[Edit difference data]
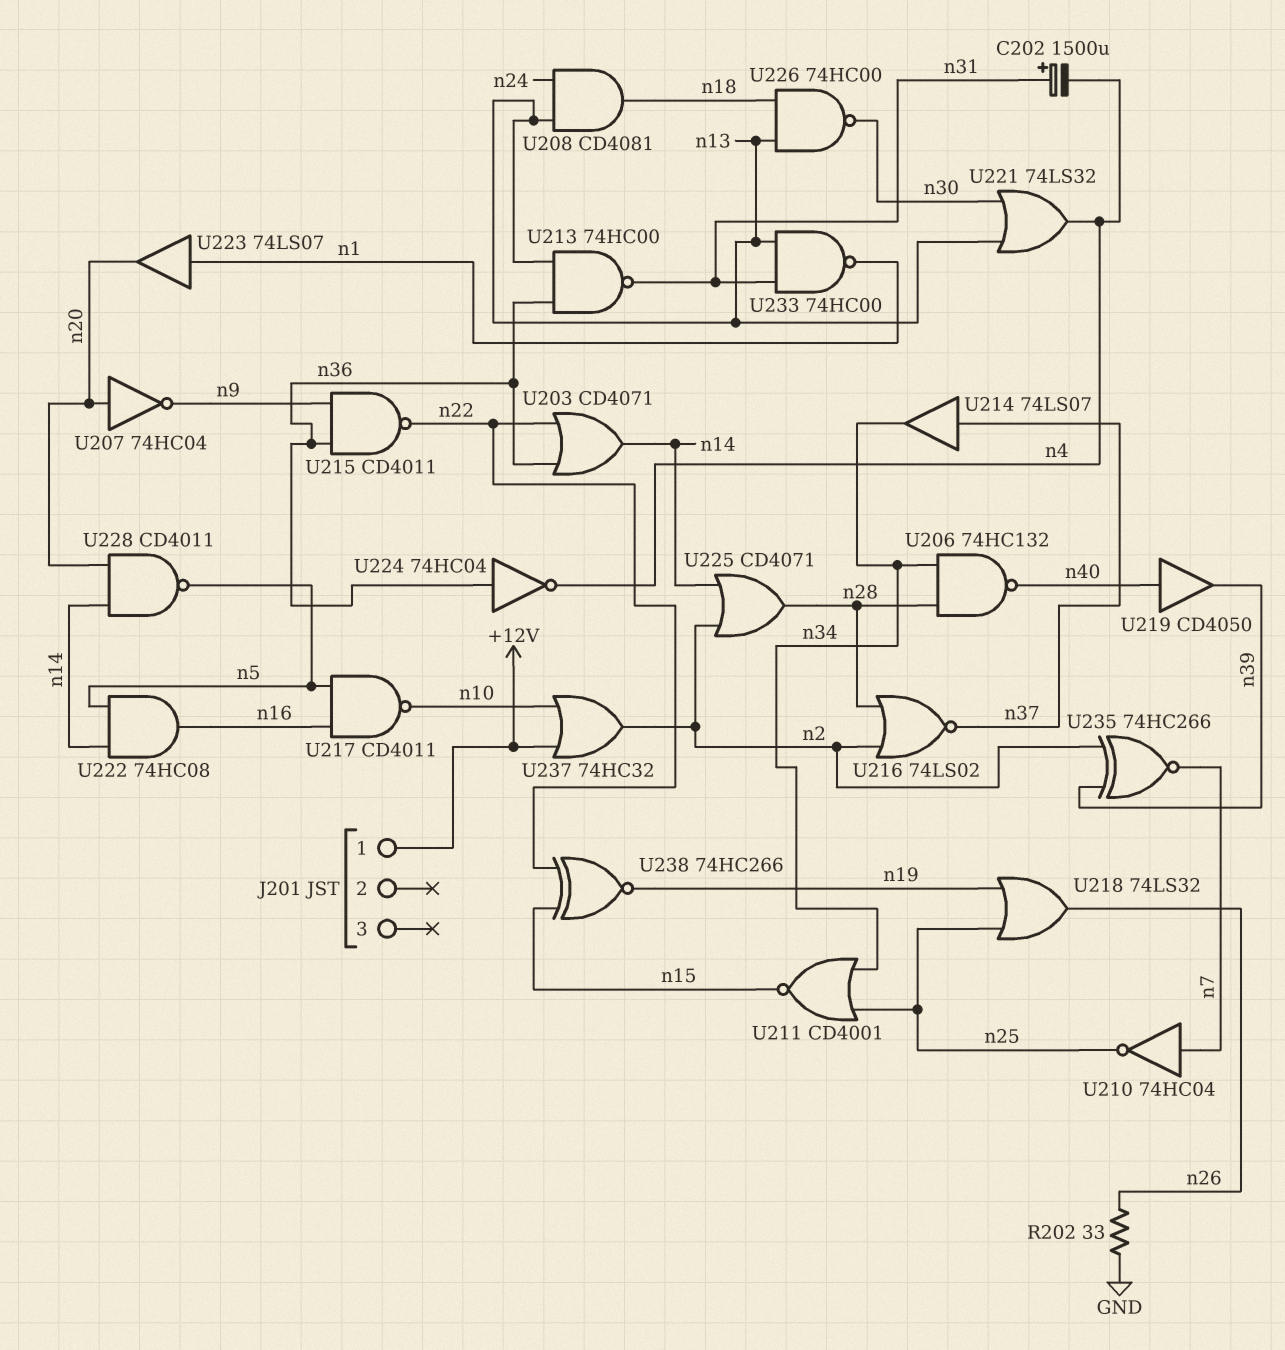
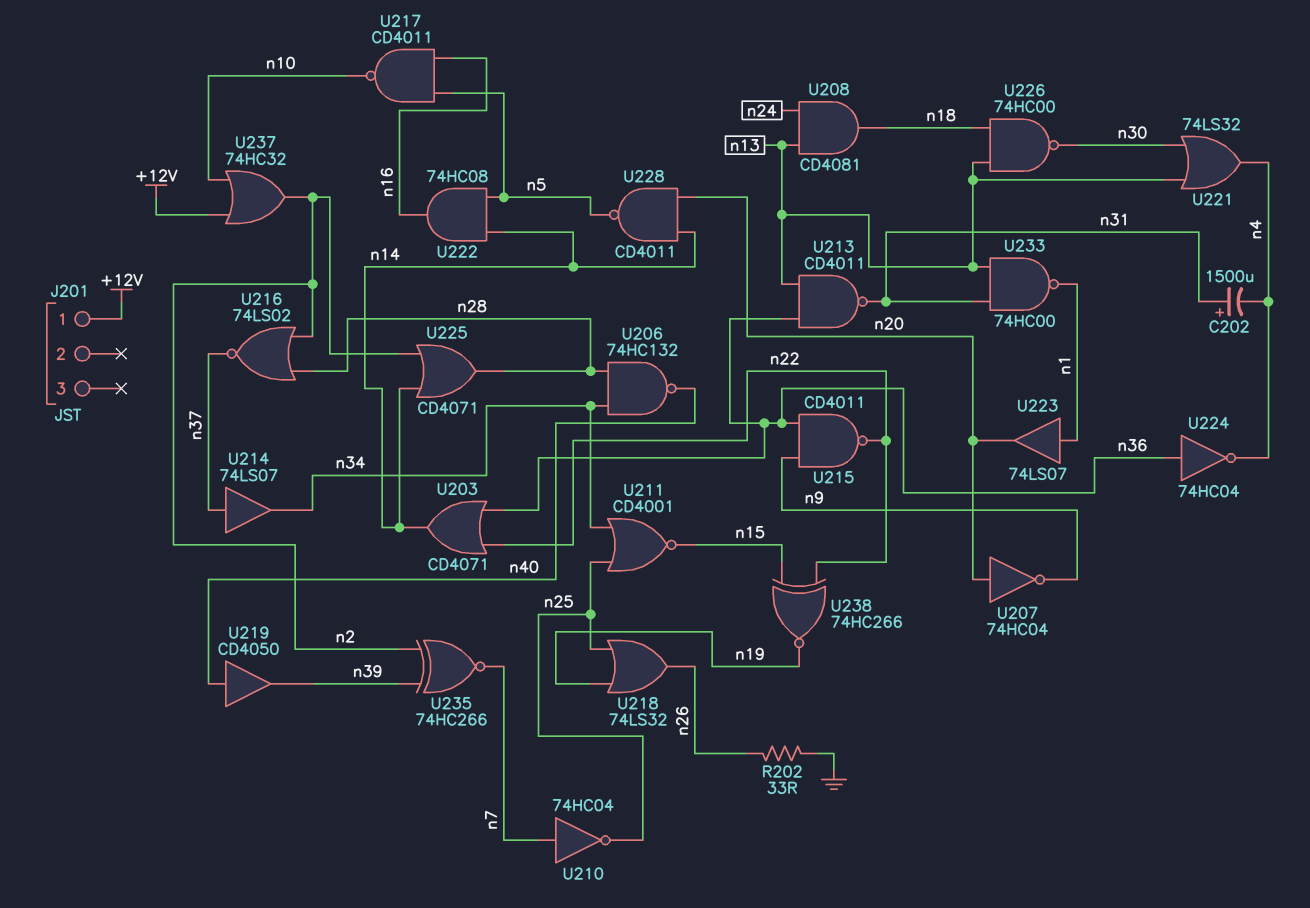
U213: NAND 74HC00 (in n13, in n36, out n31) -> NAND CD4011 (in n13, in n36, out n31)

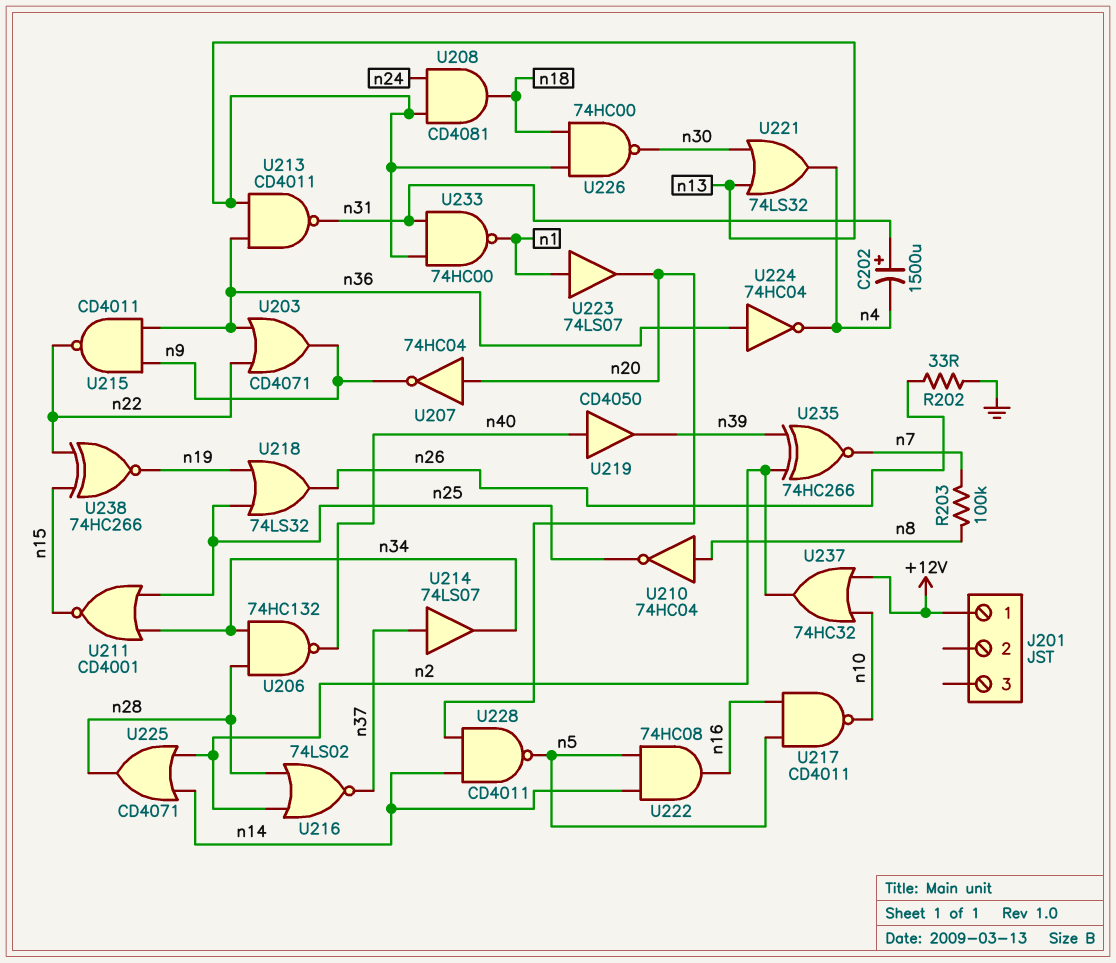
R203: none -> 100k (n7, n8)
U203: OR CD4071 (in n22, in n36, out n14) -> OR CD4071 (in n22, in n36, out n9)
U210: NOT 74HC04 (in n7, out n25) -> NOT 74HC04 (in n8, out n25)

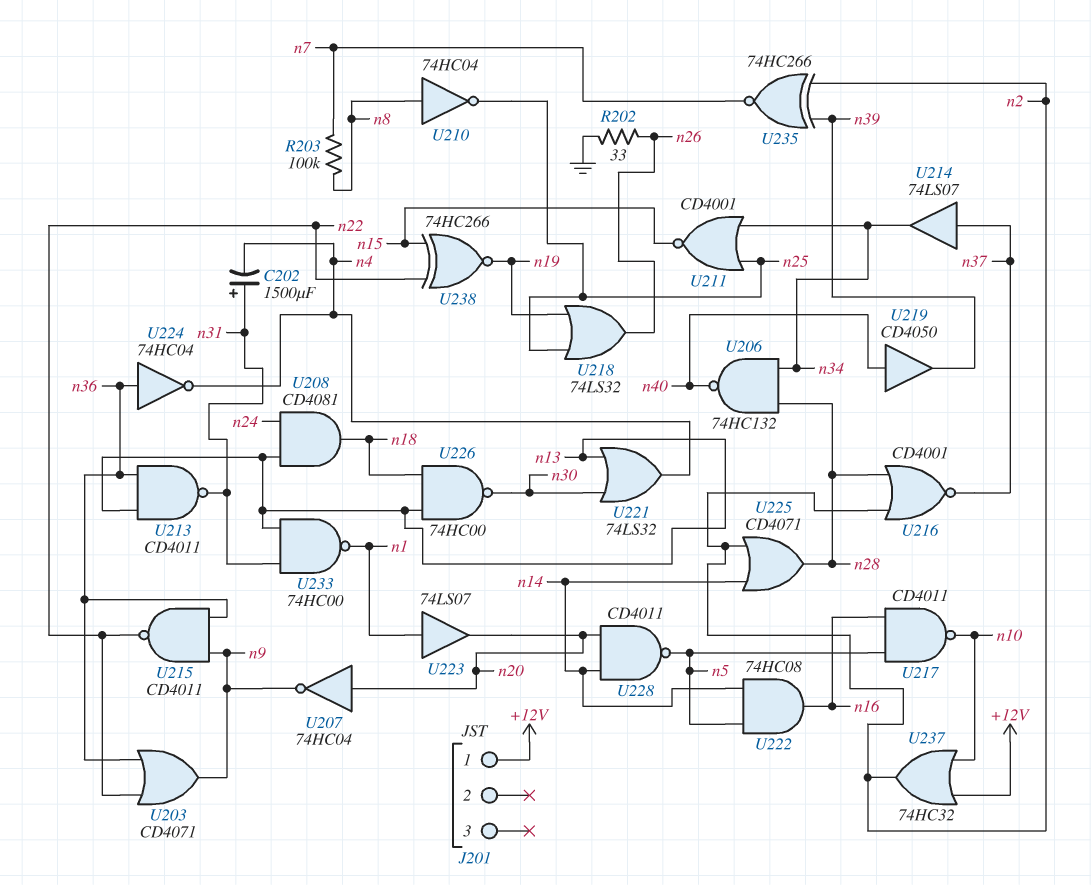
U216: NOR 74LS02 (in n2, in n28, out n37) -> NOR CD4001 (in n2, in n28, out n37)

---

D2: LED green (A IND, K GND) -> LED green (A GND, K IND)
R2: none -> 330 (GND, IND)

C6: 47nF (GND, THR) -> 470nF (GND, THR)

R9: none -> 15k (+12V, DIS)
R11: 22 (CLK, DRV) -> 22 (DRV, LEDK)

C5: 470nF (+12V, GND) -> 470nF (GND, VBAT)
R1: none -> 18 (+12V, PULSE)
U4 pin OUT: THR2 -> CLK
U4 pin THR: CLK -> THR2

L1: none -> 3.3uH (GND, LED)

* * *

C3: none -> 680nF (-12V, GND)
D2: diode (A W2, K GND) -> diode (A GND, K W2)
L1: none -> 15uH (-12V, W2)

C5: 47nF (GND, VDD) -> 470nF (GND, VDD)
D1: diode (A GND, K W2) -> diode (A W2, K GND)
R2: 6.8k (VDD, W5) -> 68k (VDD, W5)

**EXERCISE OBJECTIVE**: Would you please copy exactly the part of the entries above that begins at the line containing "D2: diode (A" and ends at the line containing "R2: 6.8k (VDD, W5) -> 68k (VDD, W5)", both lines included?

**ANSWER BOX**:
D2: diode (A W2, K GND) -> diode (A GND, K W2)
L1: none -> 15uH (-12V, W2)

C5: 47nF (GND, VDD) -> 470nF (GND, VDD)
D1: diode (A GND, K W2) -> diode (A W2, K GND)
R2: 6.8k (VDD, W5) -> 68k (VDD, W5)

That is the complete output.